Exercise requirements
Leave out the images and repeat every entry below exactly.

Records from a collection:
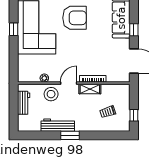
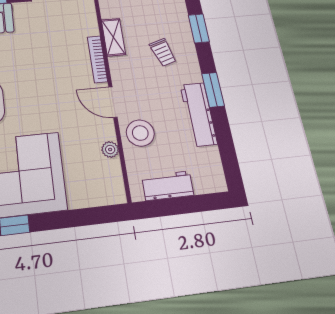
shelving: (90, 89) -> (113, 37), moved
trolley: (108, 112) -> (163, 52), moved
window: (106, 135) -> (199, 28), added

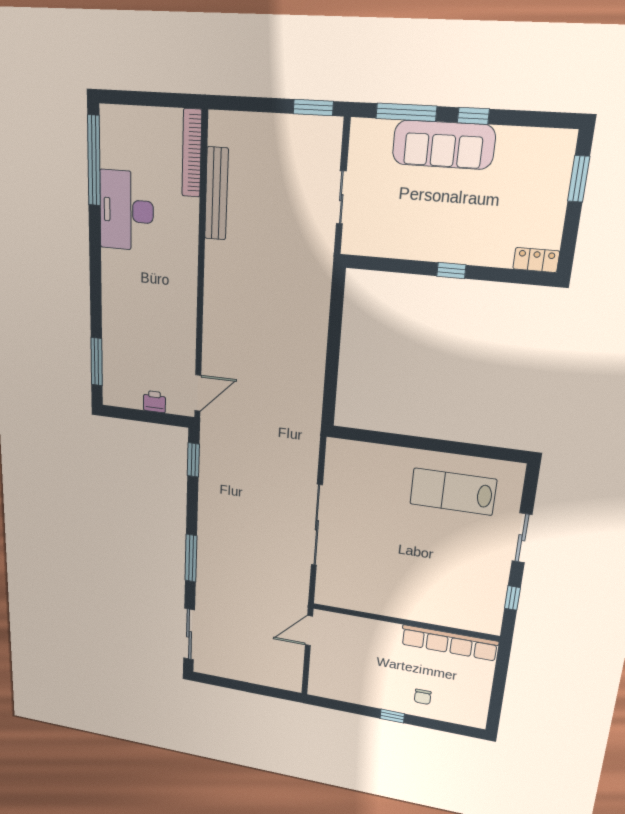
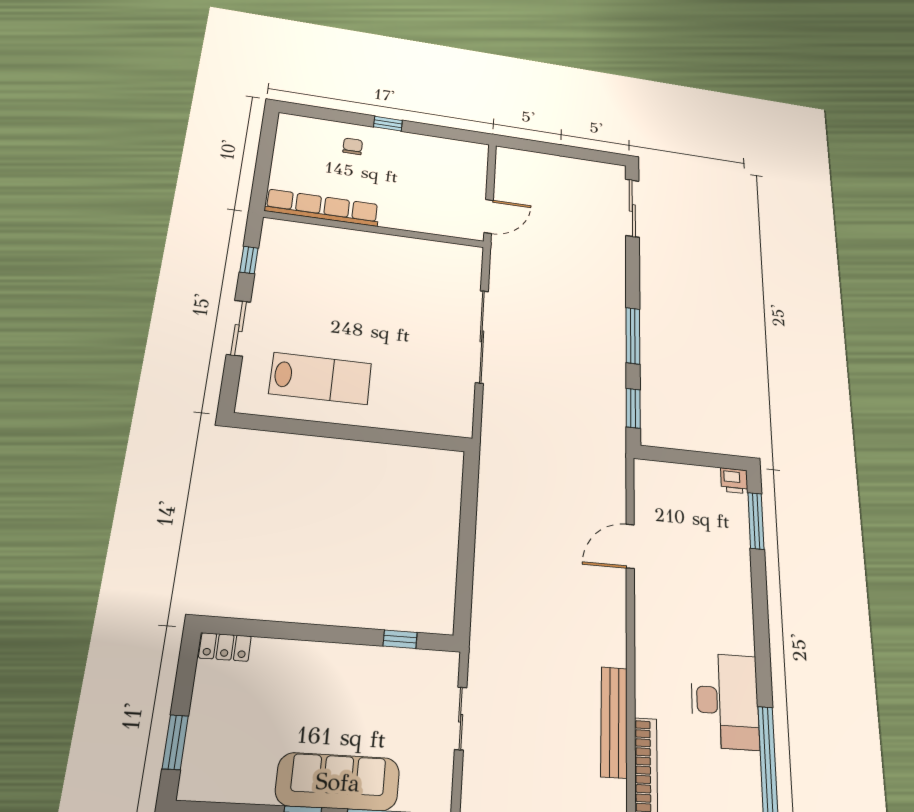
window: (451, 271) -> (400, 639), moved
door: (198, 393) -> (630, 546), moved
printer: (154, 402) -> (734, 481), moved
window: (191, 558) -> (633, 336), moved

Answer to the exercise
shelving: (90, 89) -> (113, 37), moved
trolley: (108, 112) -> (163, 52), moved
window: (106, 135) -> (199, 28), added

window: (451, 271) -> (400, 639), moved
door: (198, 393) -> (630, 546), moved
printer: (154, 402) -> (734, 481), moved
window: (191, 558) -> (633, 336), moved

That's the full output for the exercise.